• [Data records]:
==================================================
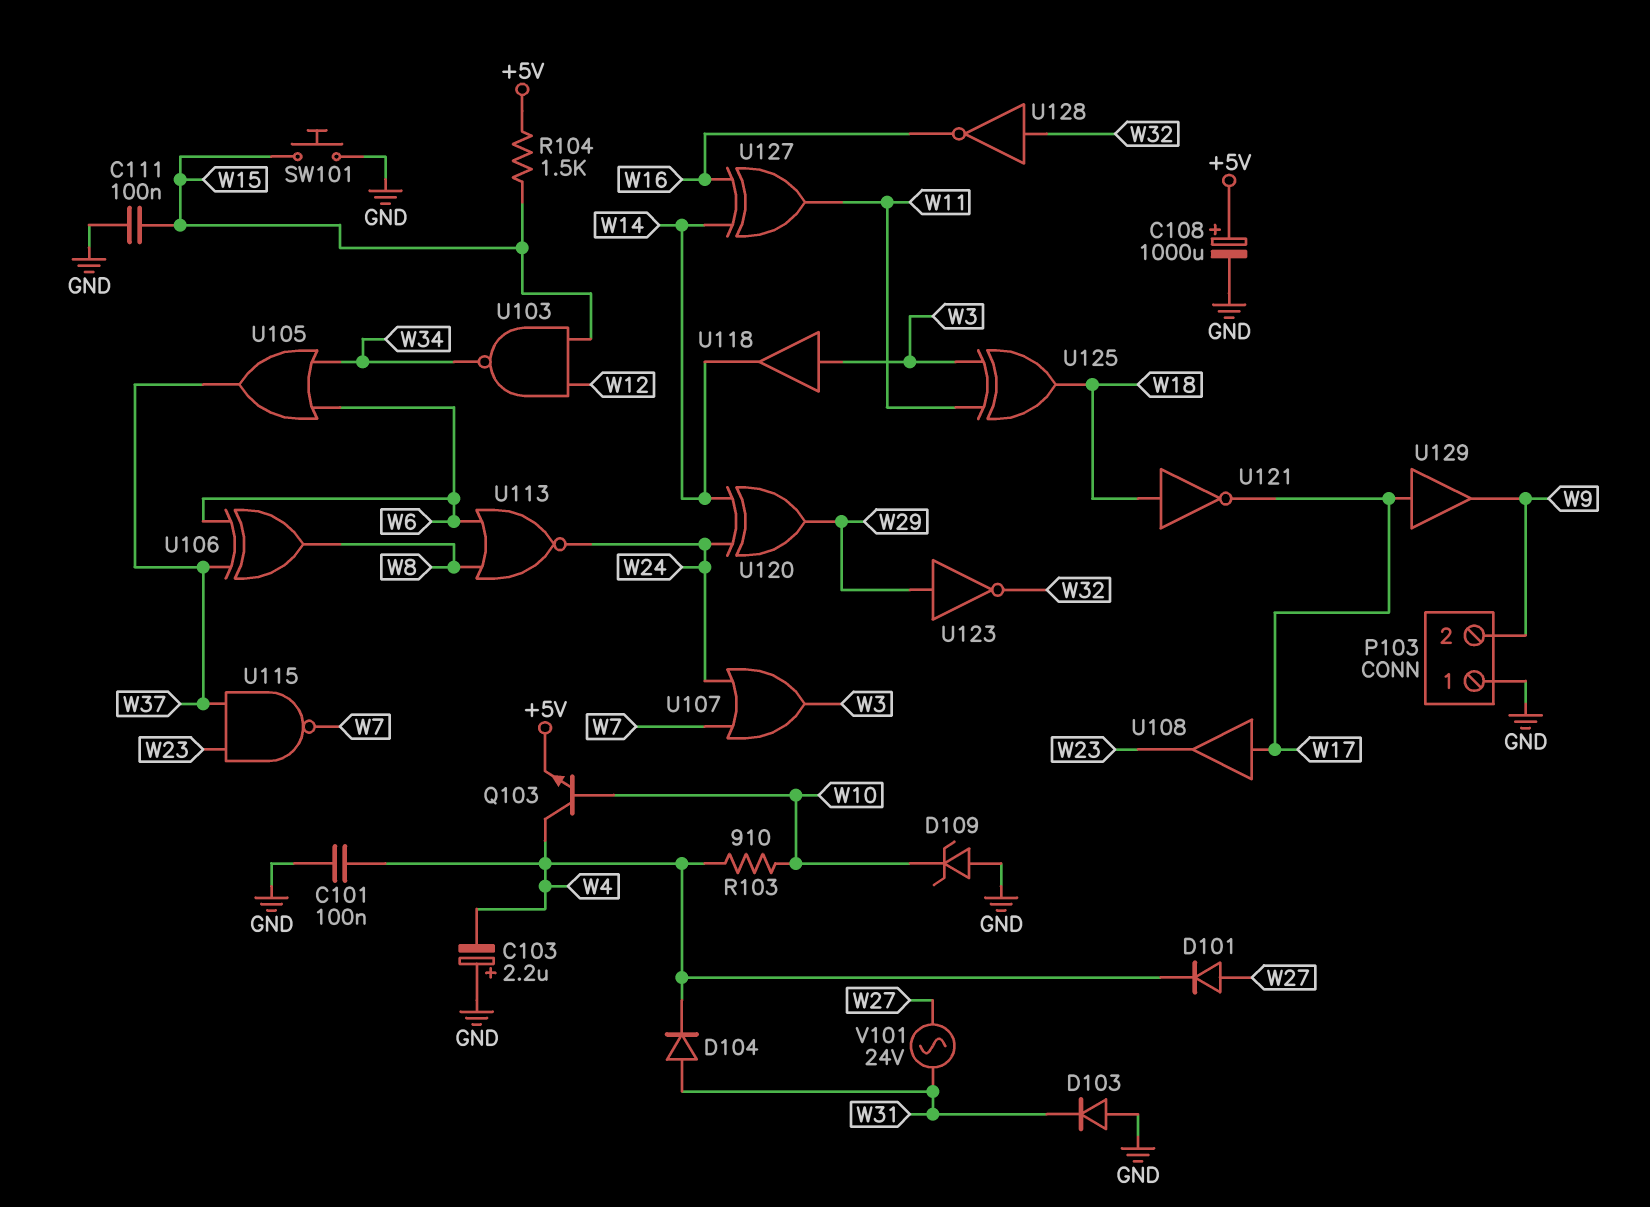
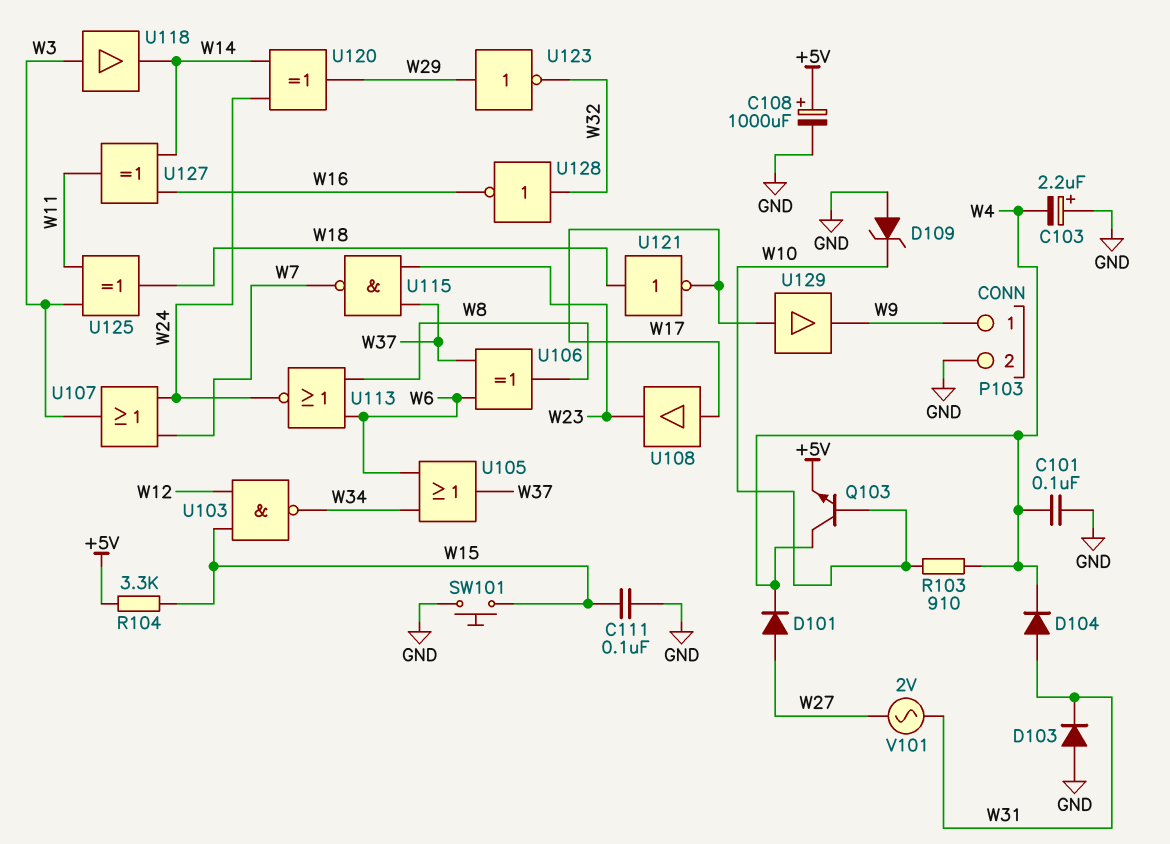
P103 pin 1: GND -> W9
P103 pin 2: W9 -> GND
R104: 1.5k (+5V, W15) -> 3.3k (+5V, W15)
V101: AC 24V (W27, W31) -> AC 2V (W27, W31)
==================================================
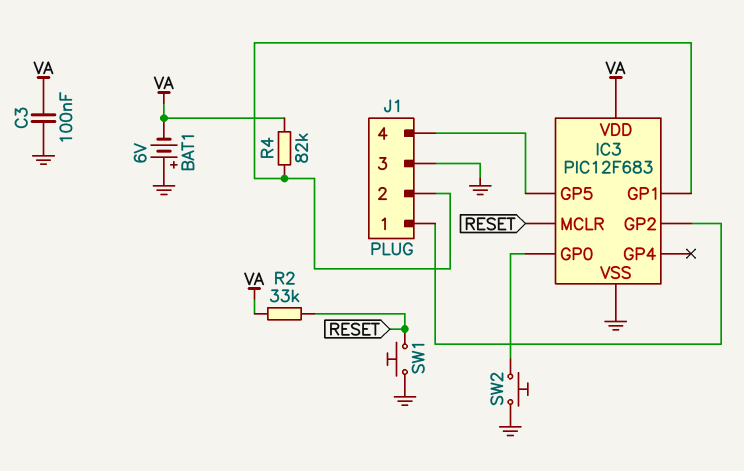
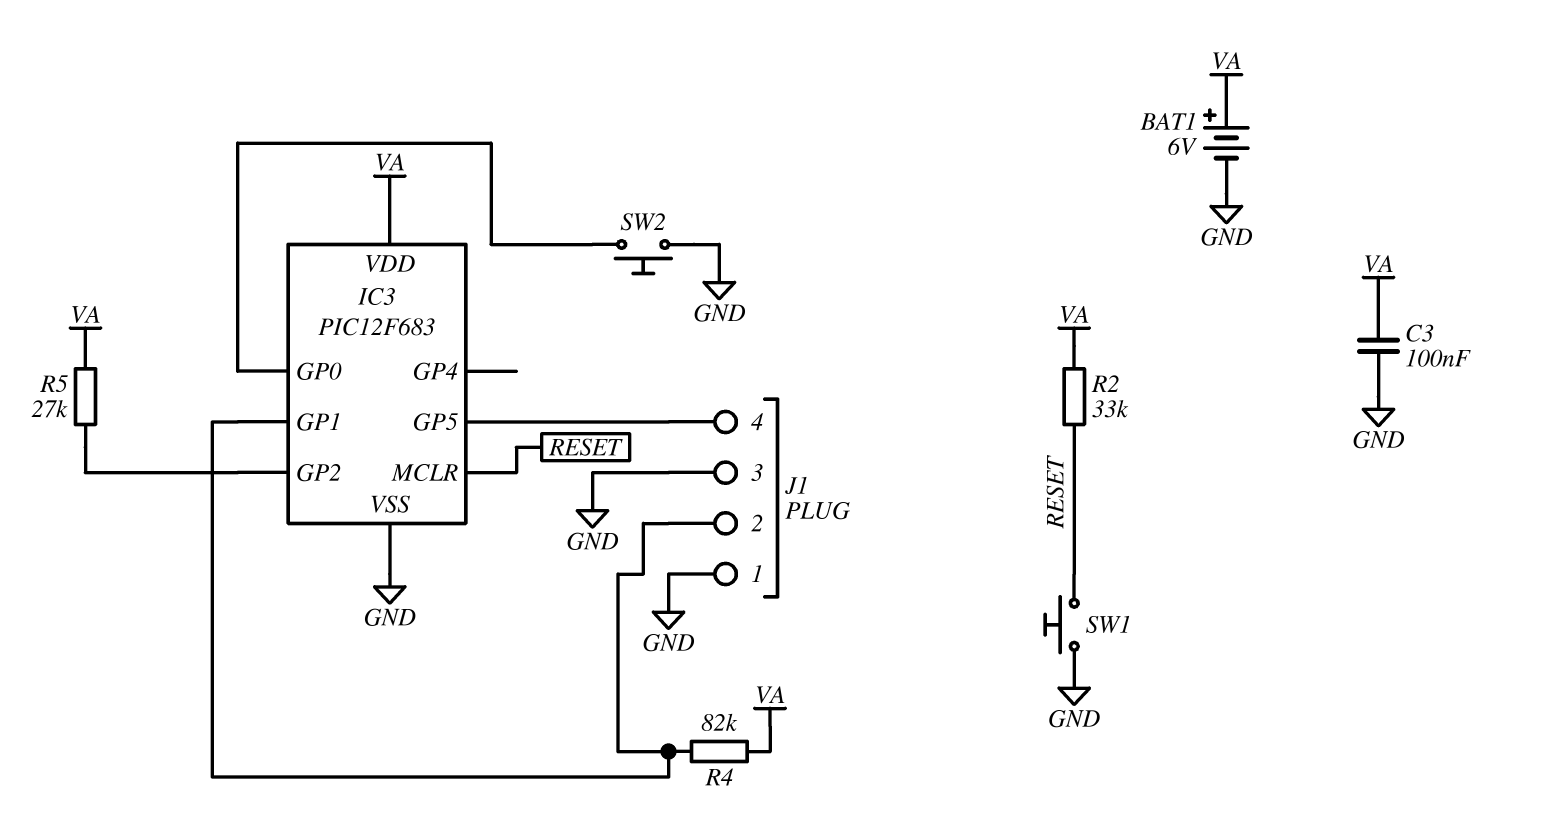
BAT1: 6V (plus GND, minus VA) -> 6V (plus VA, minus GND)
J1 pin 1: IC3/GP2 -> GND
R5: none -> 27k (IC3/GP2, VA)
==================================================
• [What you need to do]:
Using the data above, reproduce exactly the lines between those holding "P103 pin 1: GND -> W9" and "V101: AC 24V (W27, W31) -> AC 2V (W27, W31)", inclusive, and no others.

• [Worked solution]:
P103 pin 1: GND -> W9
P103 pin 2: W9 -> GND
R104: 1.5k (+5V, W15) -> 3.3k (+5V, W15)
V101: AC 24V (W27, W31) -> AC 2V (W27, W31)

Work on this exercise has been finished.